**Required work:** Where a picture appears in the data below, exclude it; restate everything else word for word.

**Data:**

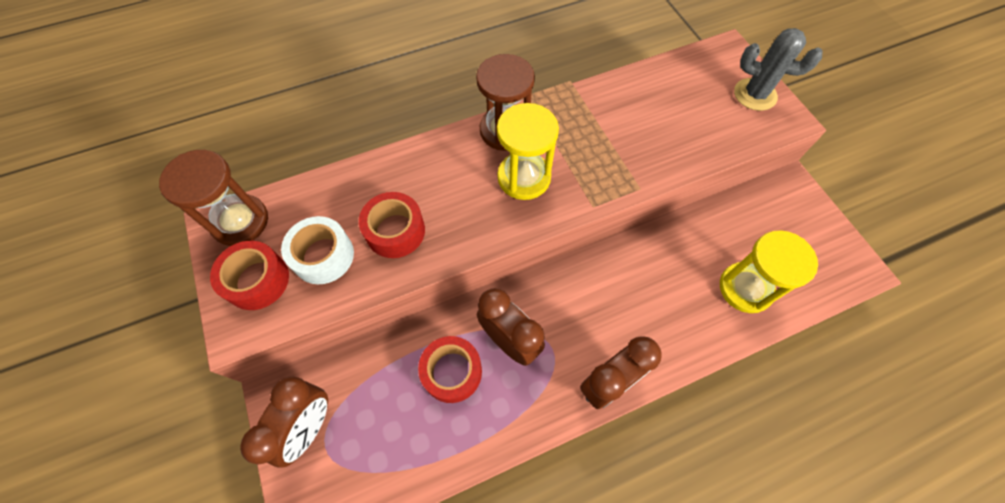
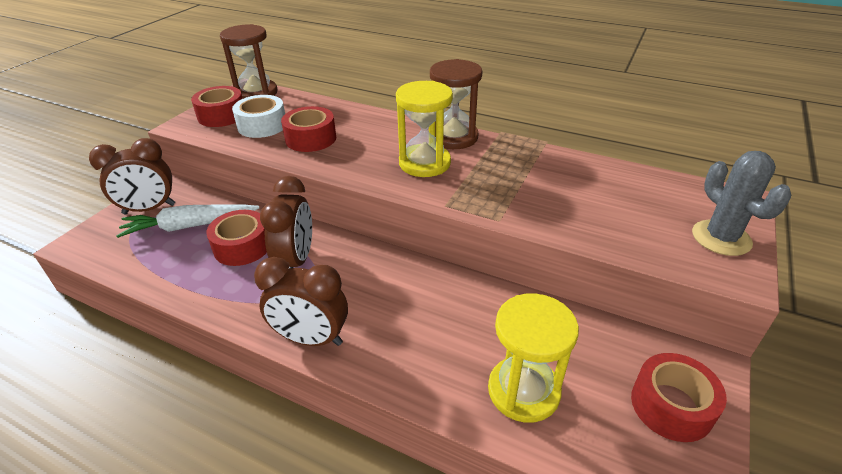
camera: 50 degrees right, 25 degrees down
(377, 401) = (190, 226): none -> white carrot
(804, 226) = (671, 406): none -> red tape

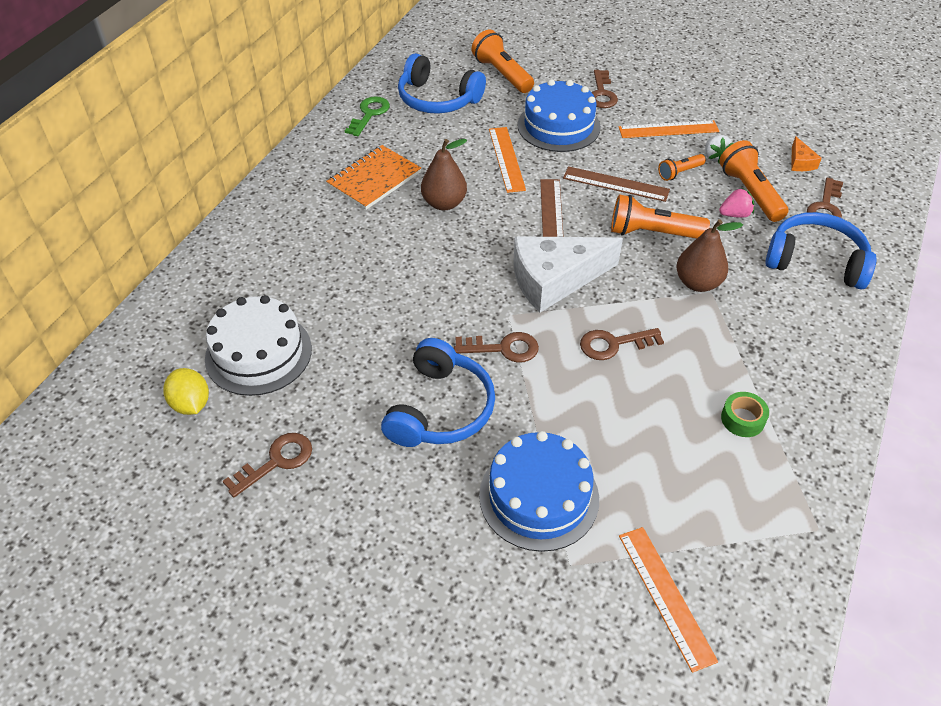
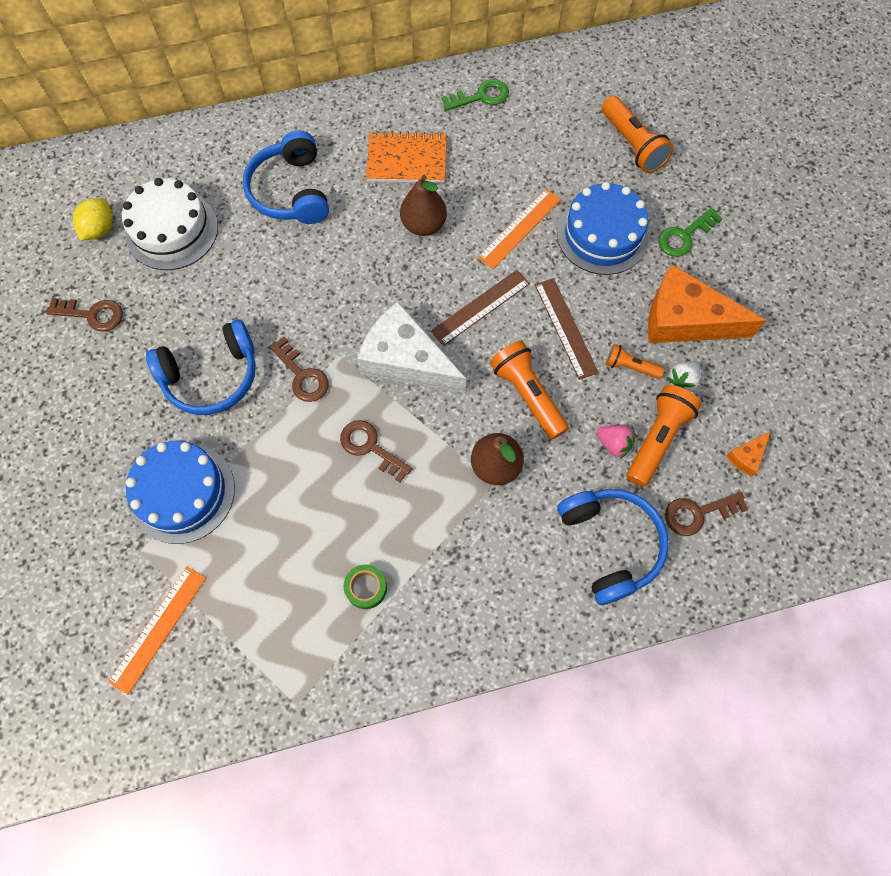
camera: 50 degrees right, 20 degrees up
(437, 99) = (548, 126): blue headphones -> blue headphones (291, 191)
(502, 74) = (632, 145): orange flashlight -> orange flashlight turned 135 degrees clockwise
(602, 93) = (684, 236): brown key -> green key
(668, 129) = (685, 320): orange ruler -> orange cheese

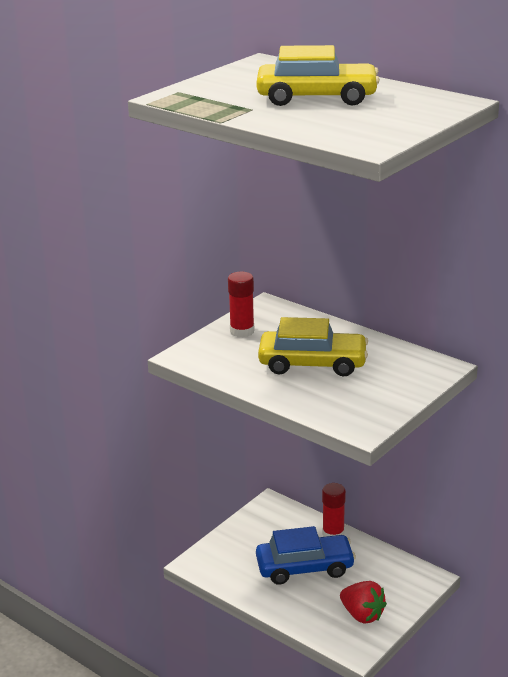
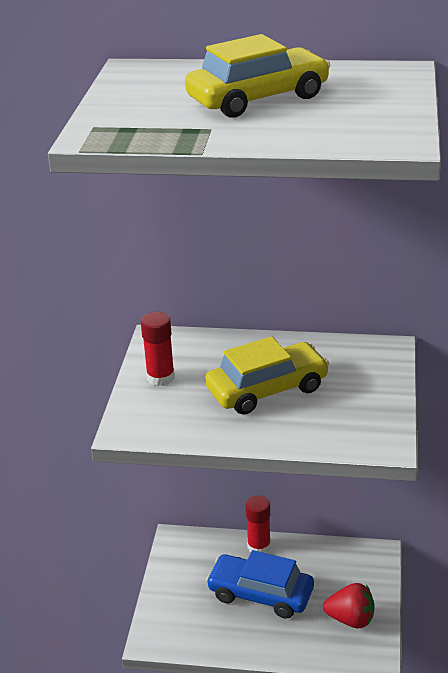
camera: 30 degrees left, 5 degrees up
(305, 567) = (260, 594): blue car -> blue car turned 120 degrees counterclockwise

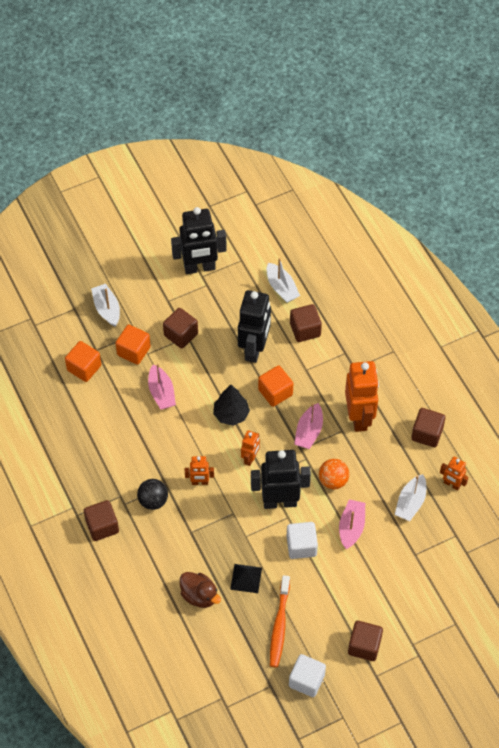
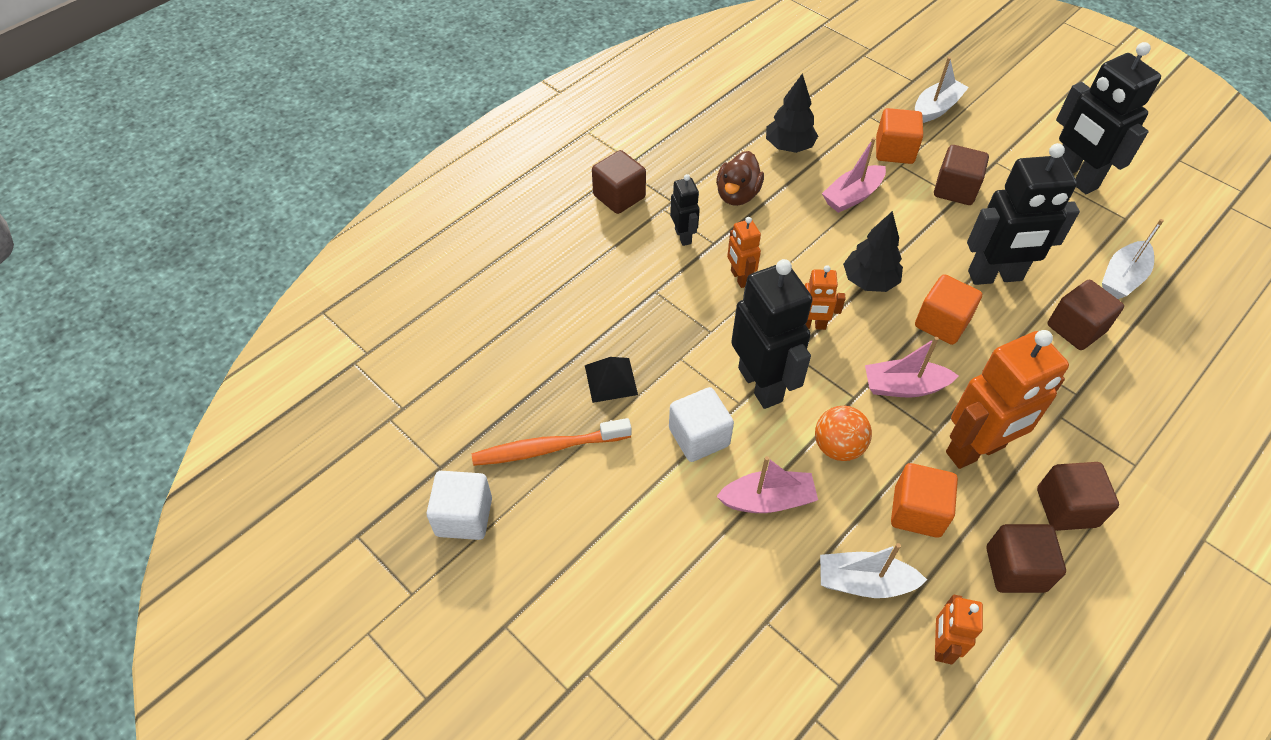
camera: 70 degrees right, 5 degrees down
(84, 368) = (836, 113): orange cube -> orange cube (917, 512)
(102, 409) = (789, 146): none -> black tree
(153, 500) = (683, 236): black ball -> black robot
(199, 595) = (559, 331): brown duck -> brown duck (737, 195)
(364, 646) = (555, 588): brown cube -> brown cube (1066, 507)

**The answer:**
camera: 50 degrees right, 25 degrees down
(377, 401) = (190, 226): none -> white carrot
(804, 226) = (671, 406): none -> red tape

camera: 50 degrees right, 20 degrees up
(437, 99) = (548, 126): blue headphones -> blue headphones (291, 191)
(502, 74) = (632, 145): orange flashlight -> orange flashlight turned 135 degrees clockwise
(602, 93) = (684, 236): brown key -> green key
(668, 129) = (685, 320): orange ruler -> orange cheese

camera: 30 degrees left, 5 degrees up
(305, 567) = (260, 594): blue car -> blue car turned 120 degrees counterclockwise

camera: 70 degrees right, 5 degrees down
(84, 368) = (836, 113): orange cube -> orange cube (917, 512)
(102, 409) = (789, 146): none -> black tree
(153, 500) = (683, 236): black ball -> black robot
(199, 595) = (559, 331): brown duck -> brown duck (737, 195)
(364, 646) = (555, 588): brown cube -> brown cube (1066, 507)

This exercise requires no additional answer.